» ASSIGNMENT: Return the data that follows exactly as it appears. Pictures do not belong in the copy.

*** PROVIDED MATERIAL ***

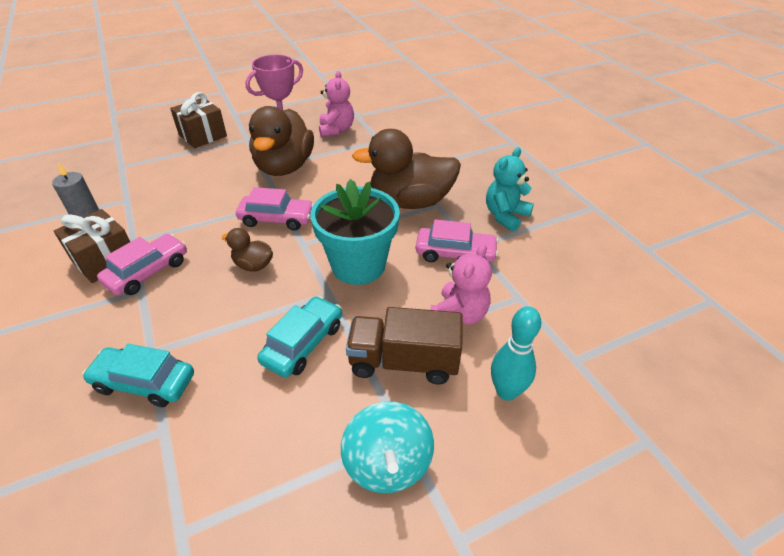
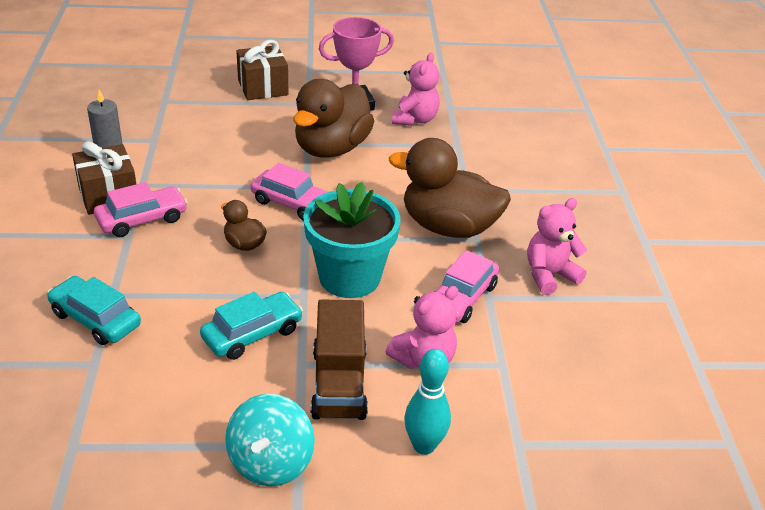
camera: 20 degrees right, 5 degrees down
brown truck [346,307,463,384] -> brown truck turned 120 degrees counterclockwise [311,299,368,420]
pink car [416,219,499,262] -> pink car turned 90 degrees clockwise [434,250,499,323]
turquoise teddy bear [486,147,534,232] -> pink teddy bear [527,198,587,295]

*** End of PROVIDED MATERIAL ***

» RESPONSE:
camera: 20 degrees right, 5 degrees down
brown truck [346,307,463,384] -> brown truck turned 120 degrees counterclockwise [311,299,368,420]
pink car [416,219,499,262] -> pink car turned 90 degrees clockwise [434,250,499,323]
turquoise teddy bear [486,147,534,232] -> pink teddy bear [527,198,587,295]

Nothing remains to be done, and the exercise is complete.